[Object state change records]
((
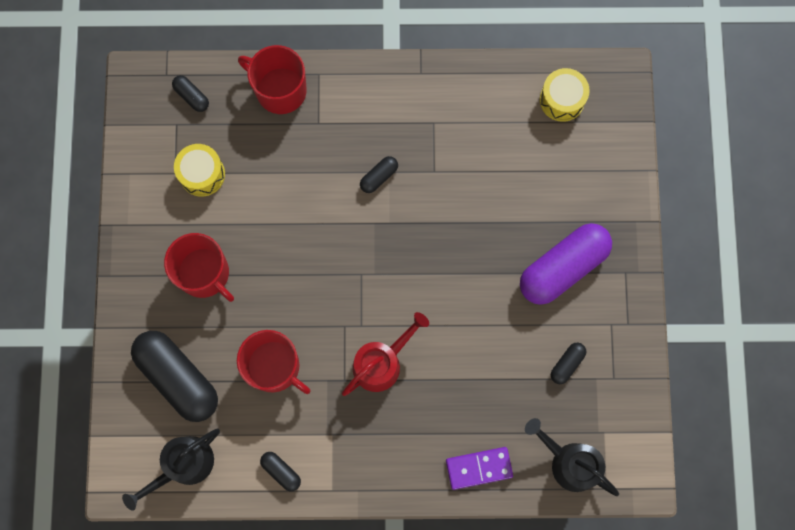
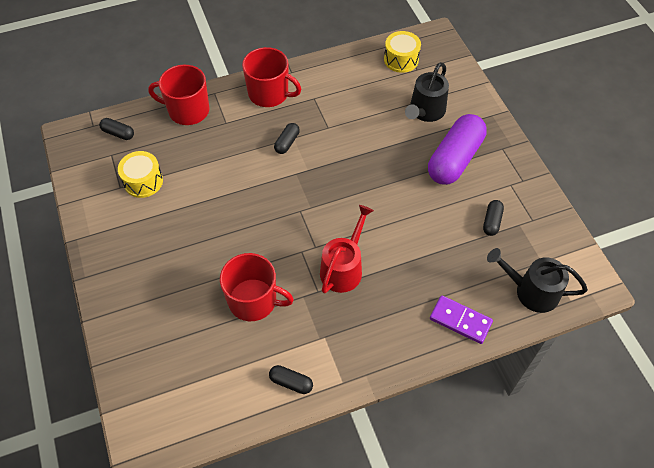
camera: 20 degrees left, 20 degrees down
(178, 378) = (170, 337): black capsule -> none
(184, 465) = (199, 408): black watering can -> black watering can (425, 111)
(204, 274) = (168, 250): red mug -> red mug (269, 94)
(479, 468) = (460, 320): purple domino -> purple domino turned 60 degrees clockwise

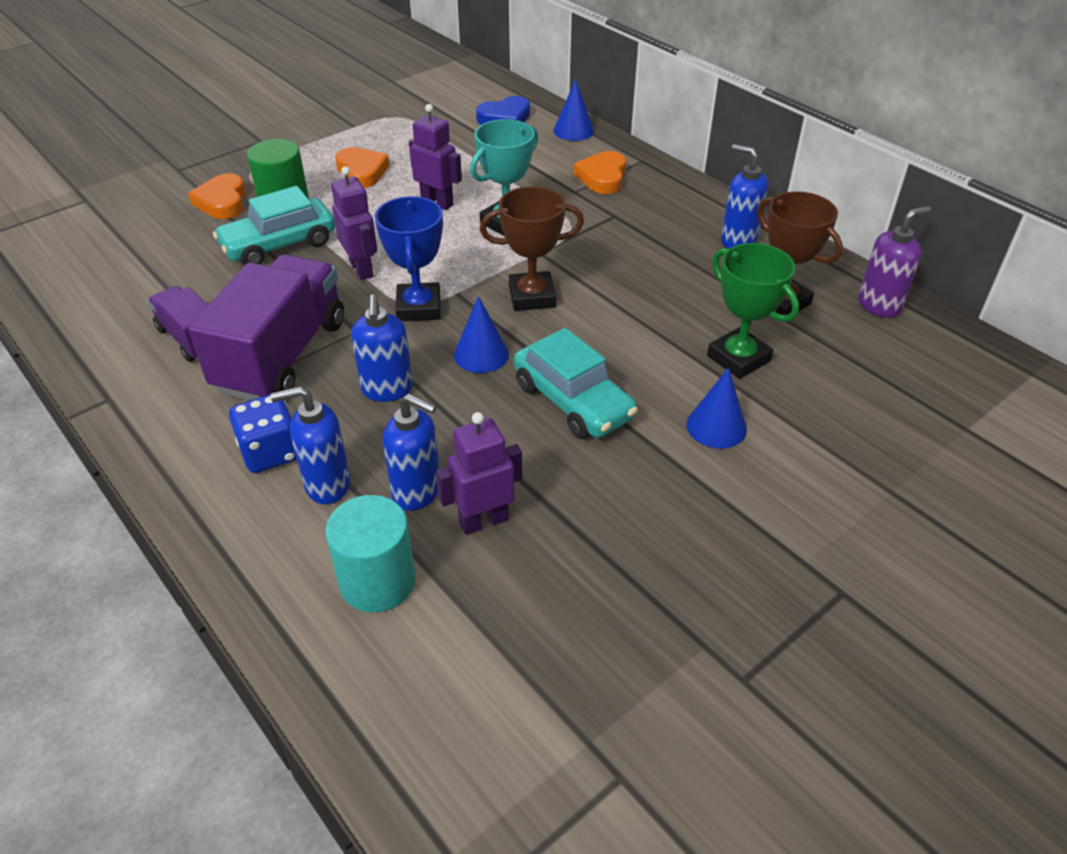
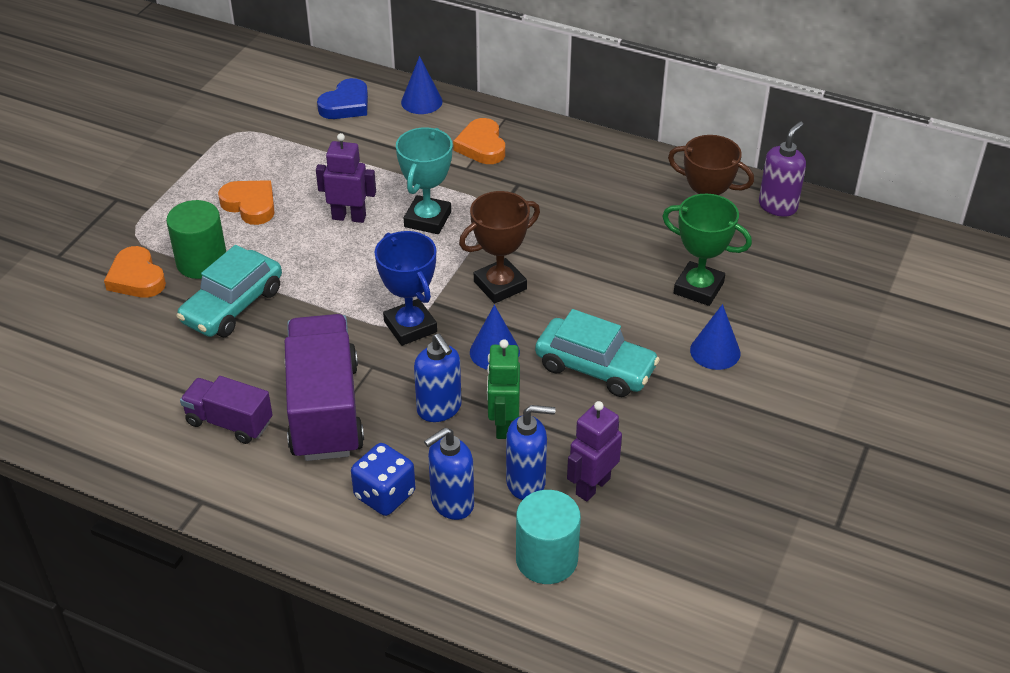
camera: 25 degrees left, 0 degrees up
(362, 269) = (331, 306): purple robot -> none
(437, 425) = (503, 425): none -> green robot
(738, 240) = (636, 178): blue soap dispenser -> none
))
_What this task involves_:
Omitting all pictures, copy the preceding entries without any alteration.

_Response to the exercise_:
camera: 20 degrees left, 20 degrees down
(178, 378) = (170, 337): black capsule -> none
(184, 465) = (199, 408): black watering can -> black watering can (425, 111)
(204, 274) = (168, 250): red mug -> red mug (269, 94)
(479, 468) = (460, 320): purple domino -> purple domino turned 60 degrees clockwise

camera: 25 degrees left, 0 degrees up
(362, 269) = (331, 306): purple robot -> none
(437, 425) = (503, 425): none -> green robot
(738, 240) = (636, 178): blue soap dispenser -> none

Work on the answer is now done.